WHAT IS EXPECTED → Go through the records and transcribe them exactly, passing over any picture.

--

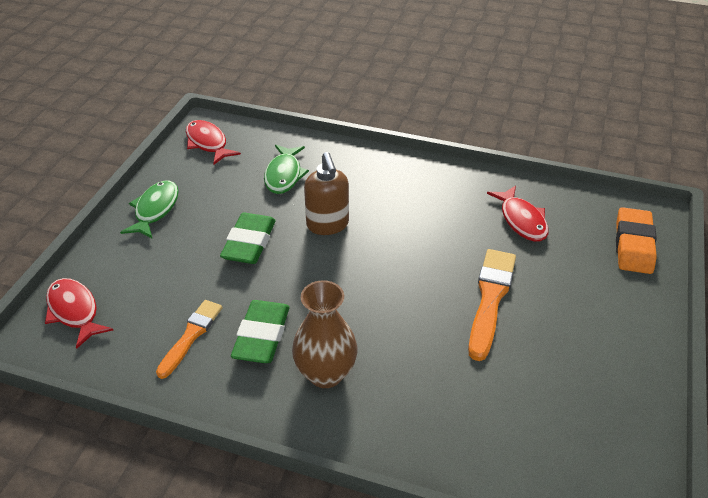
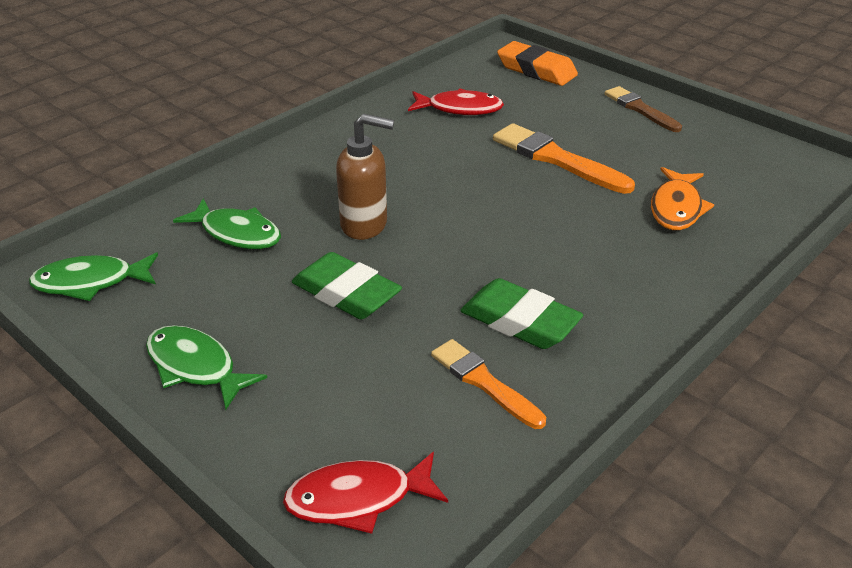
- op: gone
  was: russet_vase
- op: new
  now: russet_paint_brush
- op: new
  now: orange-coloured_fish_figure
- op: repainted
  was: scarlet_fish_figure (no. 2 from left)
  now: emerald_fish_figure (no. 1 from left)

--

RESULT →
- op: gone
  was: russet_vase
- op: new
  now: russet_paint_brush
- op: new
  now: orange-coloured_fish_figure
- op: repainted
  was: scarlet_fish_figure (no. 2 from left)
  now: emerald_fish_figure (no. 1 from left)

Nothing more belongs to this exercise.